§ Requirements
Reproduce the following material line for line, without changing anything.

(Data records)

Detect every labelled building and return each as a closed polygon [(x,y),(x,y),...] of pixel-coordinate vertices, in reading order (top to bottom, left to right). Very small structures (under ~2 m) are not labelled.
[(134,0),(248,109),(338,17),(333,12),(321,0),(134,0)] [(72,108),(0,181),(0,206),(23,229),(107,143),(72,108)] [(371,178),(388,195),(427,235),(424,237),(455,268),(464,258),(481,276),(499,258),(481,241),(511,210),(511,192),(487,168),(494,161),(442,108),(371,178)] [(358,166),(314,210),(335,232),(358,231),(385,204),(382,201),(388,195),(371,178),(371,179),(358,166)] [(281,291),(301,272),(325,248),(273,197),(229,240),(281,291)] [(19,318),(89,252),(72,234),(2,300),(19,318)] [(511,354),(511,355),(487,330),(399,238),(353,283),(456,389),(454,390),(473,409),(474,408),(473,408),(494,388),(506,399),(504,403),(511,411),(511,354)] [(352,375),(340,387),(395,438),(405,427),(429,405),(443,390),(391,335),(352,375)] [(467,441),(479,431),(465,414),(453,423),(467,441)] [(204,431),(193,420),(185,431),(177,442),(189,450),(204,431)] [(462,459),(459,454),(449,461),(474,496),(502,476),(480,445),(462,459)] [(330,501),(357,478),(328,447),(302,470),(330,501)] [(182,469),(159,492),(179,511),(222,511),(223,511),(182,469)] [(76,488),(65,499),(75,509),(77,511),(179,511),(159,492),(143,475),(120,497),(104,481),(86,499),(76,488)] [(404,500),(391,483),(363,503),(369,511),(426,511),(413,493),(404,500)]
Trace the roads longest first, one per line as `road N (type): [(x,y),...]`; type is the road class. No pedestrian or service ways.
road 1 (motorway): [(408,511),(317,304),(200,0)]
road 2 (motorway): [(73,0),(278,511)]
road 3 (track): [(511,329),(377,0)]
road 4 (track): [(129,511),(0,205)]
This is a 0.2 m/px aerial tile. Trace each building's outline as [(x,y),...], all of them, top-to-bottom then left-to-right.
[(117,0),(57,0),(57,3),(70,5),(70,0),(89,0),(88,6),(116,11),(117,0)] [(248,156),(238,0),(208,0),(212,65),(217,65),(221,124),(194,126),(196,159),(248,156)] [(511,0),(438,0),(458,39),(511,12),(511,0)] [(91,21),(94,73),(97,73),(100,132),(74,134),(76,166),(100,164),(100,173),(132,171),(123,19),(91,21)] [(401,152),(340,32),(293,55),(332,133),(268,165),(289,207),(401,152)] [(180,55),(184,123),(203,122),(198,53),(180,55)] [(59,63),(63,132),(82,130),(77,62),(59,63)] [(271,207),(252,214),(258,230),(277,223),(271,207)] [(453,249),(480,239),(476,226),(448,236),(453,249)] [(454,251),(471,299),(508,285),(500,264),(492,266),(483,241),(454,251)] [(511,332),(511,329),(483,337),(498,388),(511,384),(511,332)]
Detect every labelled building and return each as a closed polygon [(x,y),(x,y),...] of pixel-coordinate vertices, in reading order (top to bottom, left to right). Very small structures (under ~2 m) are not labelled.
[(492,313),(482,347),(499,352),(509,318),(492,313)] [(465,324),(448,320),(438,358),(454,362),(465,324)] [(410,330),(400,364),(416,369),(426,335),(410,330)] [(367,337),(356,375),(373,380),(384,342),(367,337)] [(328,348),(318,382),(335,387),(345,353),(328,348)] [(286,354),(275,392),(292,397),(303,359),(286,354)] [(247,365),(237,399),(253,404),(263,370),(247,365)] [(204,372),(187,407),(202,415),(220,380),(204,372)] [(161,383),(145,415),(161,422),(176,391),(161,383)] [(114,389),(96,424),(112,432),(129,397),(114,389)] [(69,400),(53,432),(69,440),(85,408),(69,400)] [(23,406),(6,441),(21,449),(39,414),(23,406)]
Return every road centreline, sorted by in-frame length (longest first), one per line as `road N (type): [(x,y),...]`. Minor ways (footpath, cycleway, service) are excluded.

§ Answer to this exercise
Detect every labelled building and return each as a closed polygon [(x,y),(x,y),...] of pixel-coordinate vertices, in reading order (top to bottom, left to right). Very small structures (under ~2 m) are not labelled.
[(134,0),(248,109),(338,17),(333,12),(321,0),(134,0)] [(72,108),(0,181),(0,206),(23,229),(107,143),(72,108)] [(371,178),(388,195),(427,235),(424,237),(455,268),(464,258),(481,276),(499,258),(481,241),(511,210),(511,192),(487,168),(494,161),(442,108),(371,178)] [(358,166),(314,210),(335,232),(358,231),(385,204),(382,201),(388,195),(371,178),(371,179),(358,166)] [(281,291),(301,272),(325,248),(273,197),(229,240),(281,291)] [(19,318),(89,252),(72,234),(2,300),(19,318)] [(511,354),(511,355),(487,330),(399,238),(353,283),(456,389),(454,390),(473,409),(474,408),(473,408),(494,388),(506,399),(504,403),(511,411),(511,354)] [(352,375),(340,387),(395,438),(405,427),(429,405),(443,390),(391,335),(352,375)] [(467,441),(479,431),(465,414),(453,423),(467,441)] [(204,431),(193,420),(185,431),(177,442),(189,450),(204,431)] [(462,459),(459,454),(449,461),(474,496),(502,476),(480,445),(462,459)] [(330,501),(357,478),(328,447),(302,470),(330,501)] [(182,469),(159,492),(179,511),(222,511),(223,511),(182,469)] [(76,488),(65,499),(75,509),(77,511),(179,511),(159,492),(143,475),(120,497),(104,481),(86,499),(76,488)] [(404,500),(391,483),(363,503),(369,511),(426,511),(413,493),(404,500)]
Trace the roads longest first, one per line as `road N (type): [(x,y),...]`; type is the road class. No pedestrian or service ways.
road 1 (motorway): [(408,511),(317,304),(200,0)]
road 2 (motorway): [(73,0),(278,511)]
road 3 (track): [(511,329),(377,0)]
road 4 (track): [(129,511),(0,205)]
This is a 0.2 m/px aerial tile. Trace each building's outline as [(x,y),...], all of them, top-to-bottom then left-to-right.
[(117,0),(57,0),(57,3),(70,5),(70,0),(89,0),(88,6),(116,11),(117,0)] [(248,156),(238,0),(208,0),(212,65),(217,65),(221,124),(194,126),(196,159),(248,156)] [(511,0),(438,0),(458,39),(511,12),(511,0)] [(91,21),(94,73),(97,73),(100,132),(74,134),(76,166),(100,164),(100,173),(132,171),(123,19),(91,21)] [(401,152),(340,32),(293,55),(332,133),(268,165),(289,207),(401,152)] [(180,55),(184,123),(203,122),(198,53),(180,55)] [(59,63),(63,132),(82,130),(77,62),(59,63)] [(271,207),(252,214),(258,230),(277,223),(271,207)] [(453,249),(480,239),(476,226),(448,236),(453,249)] [(454,251),(471,299),(508,285),(500,264),(492,266),(483,241),(454,251)] [(511,332),(511,329),(483,337),(498,388),(511,384),(511,332)]
Detect every labelled building and return each as a closed polygon [(x,y),(x,y),...] of pixel-coordinate vertices, in reading order (top to bottom, left to right). Very small structures (under ~2 m) are not labelled.
[(492,313),(482,347),(499,352),(509,318),(492,313)] [(465,324),(448,320),(438,358),(454,362),(465,324)] [(410,330),(400,364),(416,369),(426,335),(410,330)] [(367,337),(356,375),(373,380),(384,342),(367,337)] [(328,348),(318,382),(335,387),(345,353),(328,348)] [(286,354),(275,392),(292,397),(303,359),(286,354)] [(247,365),(237,399),(253,404),(263,370),(247,365)] [(204,372),(187,407),(202,415),(220,380),(204,372)] [(161,383),(145,415),(161,422),(176,391),(161,383)] [(114,389),(96,424),(112,432),(129,397),(114,389)] [(69,400),(53,432),(69,440),(85,408),(69,400)] [(23,406),(6,441),(21,449),(39,414),(23,406)]
Return every road centreline, sorted by in-frame length (longest first), one per line as `road N (type): [(x,y),...]`. Minor ways (footpath, cycleway, service) are excluded.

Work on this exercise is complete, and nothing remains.